REQUIRED WORK:
For this exercise, restate every line below word for word and drop the images.

DATA PROVIDED:
****************************************
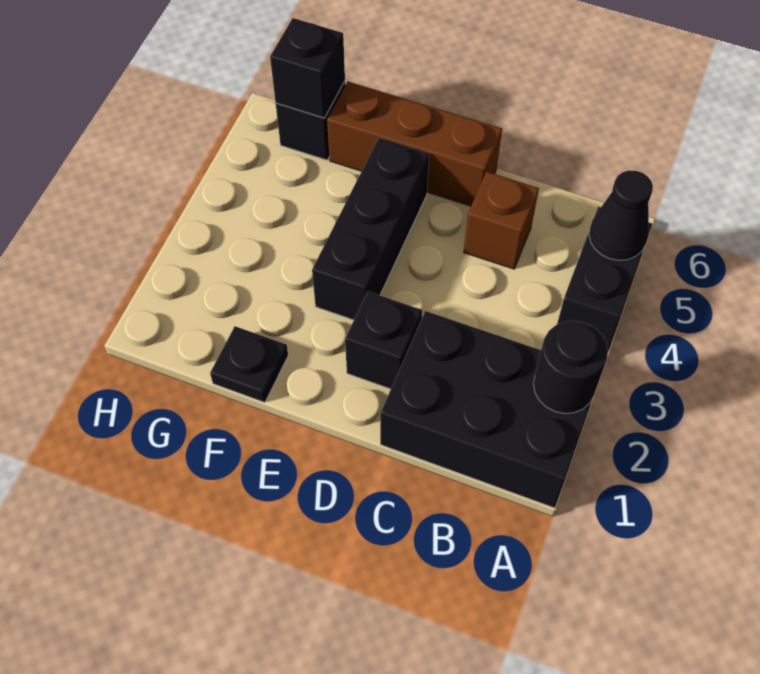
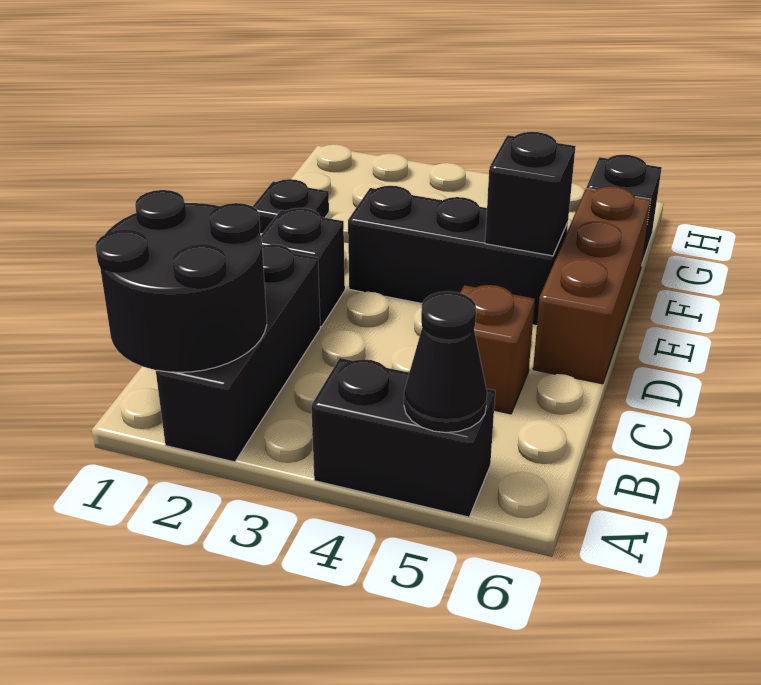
black brick A1:C2 level 1 -> black brick A2:C2 level 1
black round brick A2 level 2 -> black round brick A1:B2 level 2
black brick G6 level 2 -> black brick E5 level 2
****************************************
TASK RESULT:
black brick A1:C2 level 1 -> black brick A2:C2 level 1
black round brick A2 level 2 -> black round brick A1:B2 level 2
black brick G6 level 2 -> black brick E5 level 2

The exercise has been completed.